» **Activity**: Only the lines below from the one with "pink brick D5:E7" through the one with "pink brick F5:G5 level 2 -> none" are to be written out, exactly and without any images.

» **Recorded information**:

..........

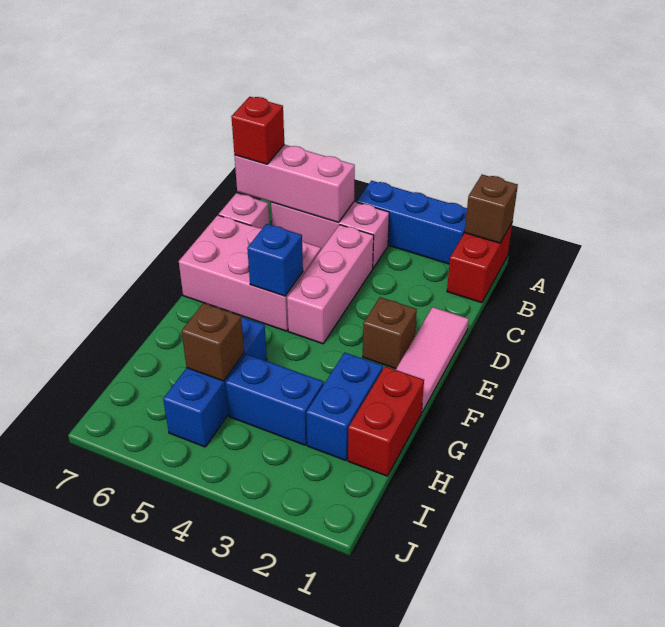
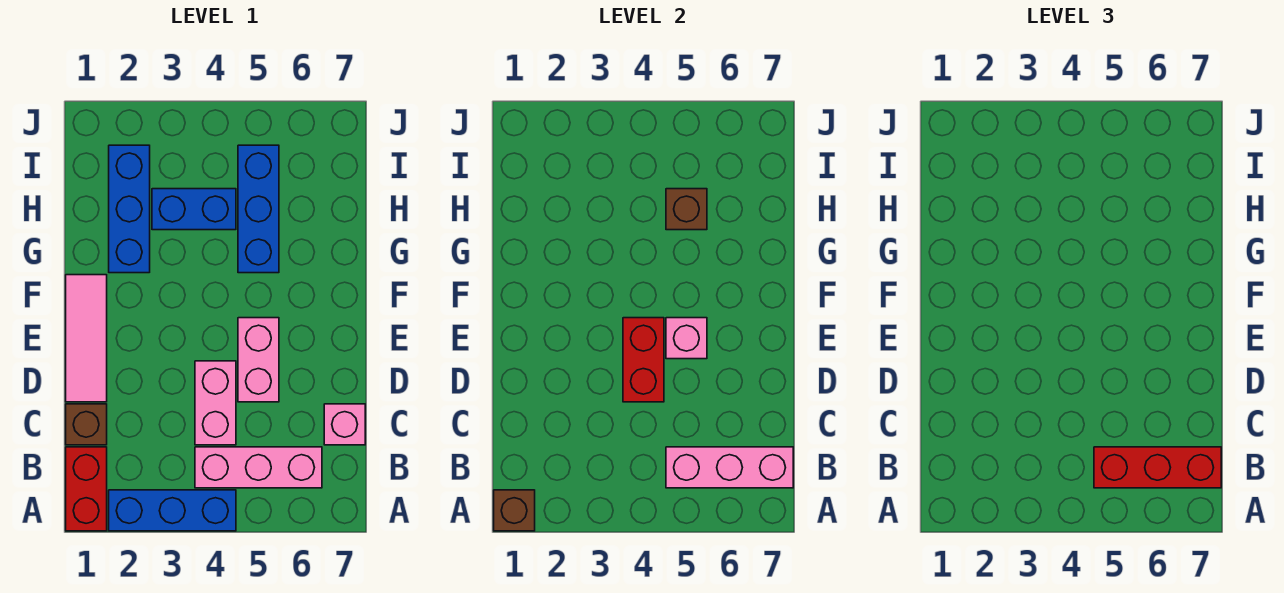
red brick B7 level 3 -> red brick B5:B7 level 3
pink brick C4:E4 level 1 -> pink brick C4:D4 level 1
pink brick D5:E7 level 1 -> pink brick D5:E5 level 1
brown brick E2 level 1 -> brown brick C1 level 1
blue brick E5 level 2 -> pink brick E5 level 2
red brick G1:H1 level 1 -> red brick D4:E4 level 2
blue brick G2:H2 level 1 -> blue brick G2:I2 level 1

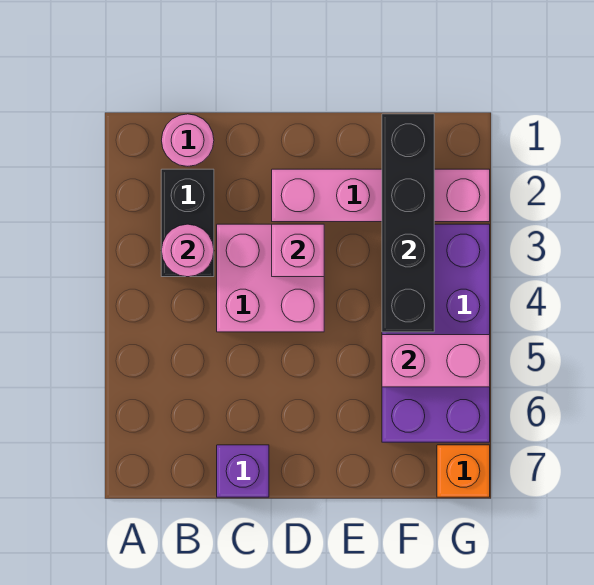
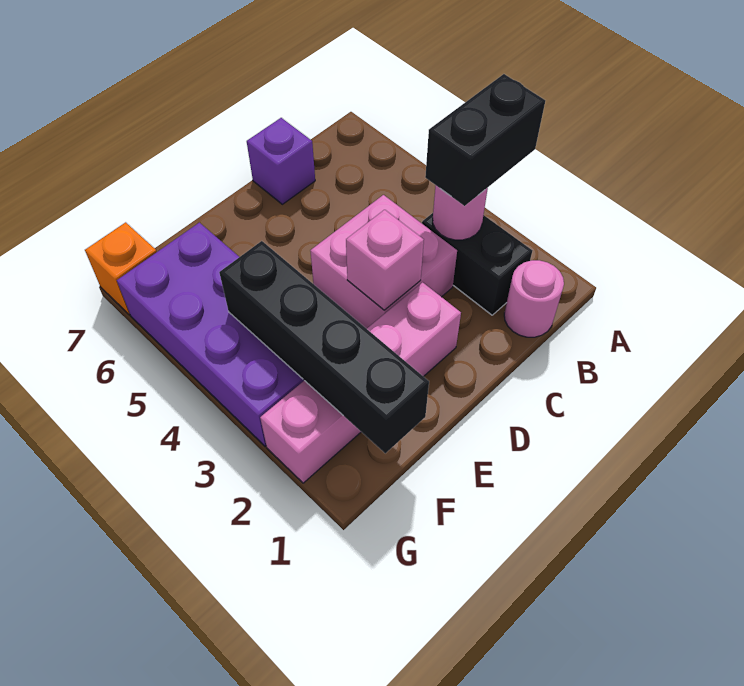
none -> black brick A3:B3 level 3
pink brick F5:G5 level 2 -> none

..........

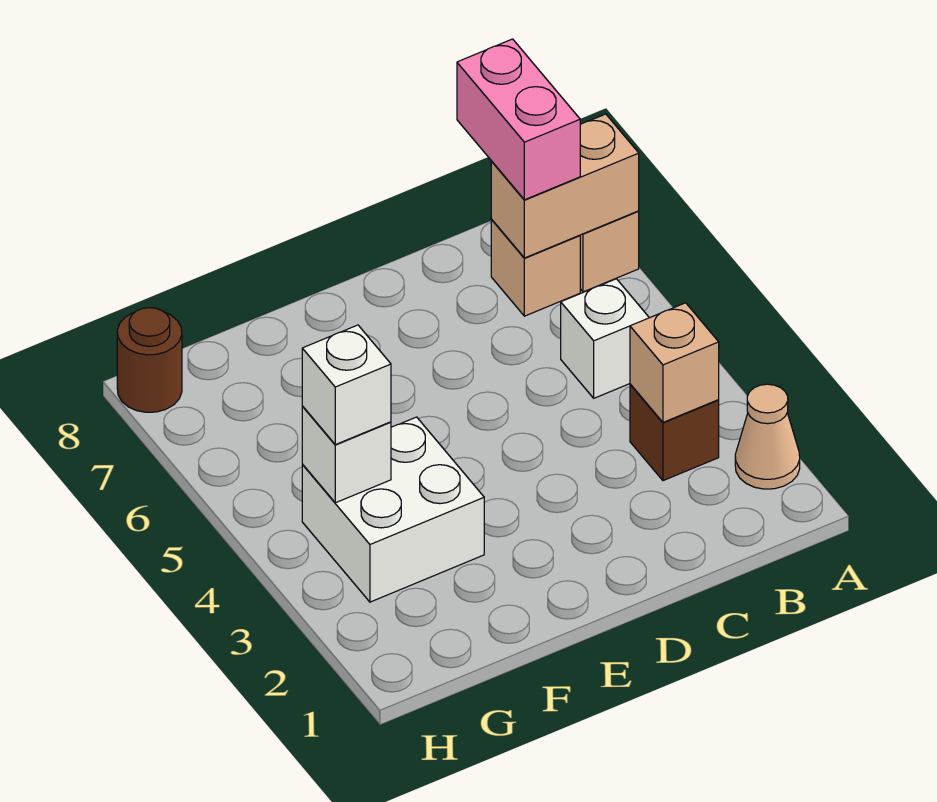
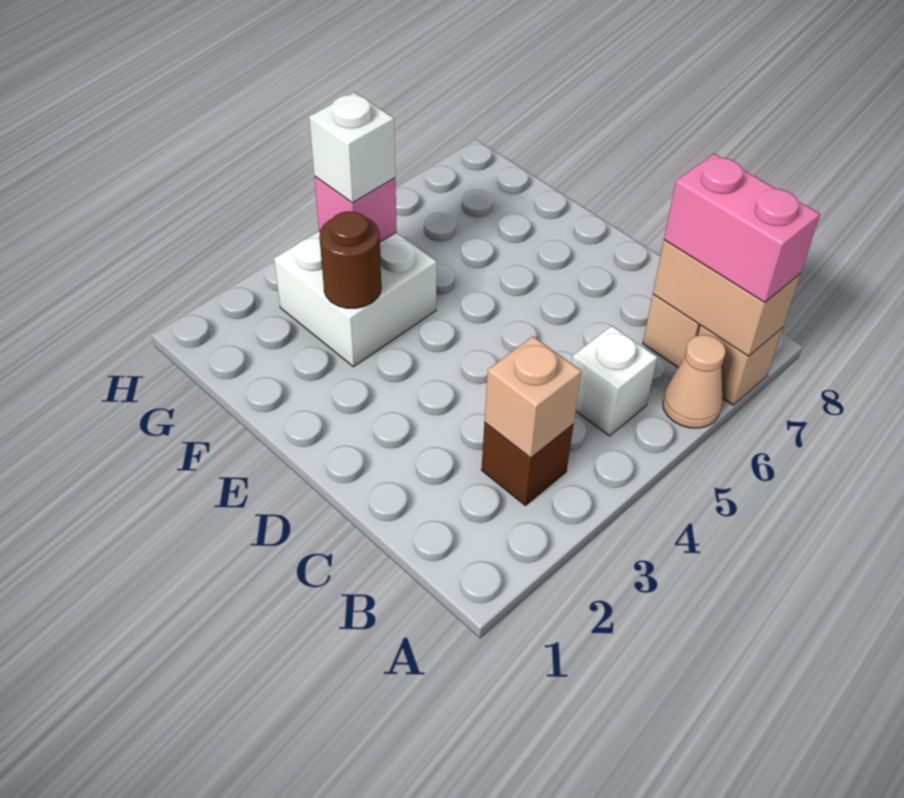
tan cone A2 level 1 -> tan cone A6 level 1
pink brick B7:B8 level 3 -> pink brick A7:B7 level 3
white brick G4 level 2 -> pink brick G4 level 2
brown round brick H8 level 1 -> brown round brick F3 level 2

..........

» **Answer to this problem**:
pink brick D5:E7 level 1 -> pink brick D5:E5 level 1
brown brick E2 level 1 -> brown brick C1 level 1
blue brick E5 level 2 -> pink brick E5 level 2
red brick G1:H1 level 1 -> red brick D4:E4 level 2
blue brick G2:H2 level 1 -> blue brick G2:I2 level 1

none -> black brick A3:B3 level 3
pink brick F5:G5 level 2 -> none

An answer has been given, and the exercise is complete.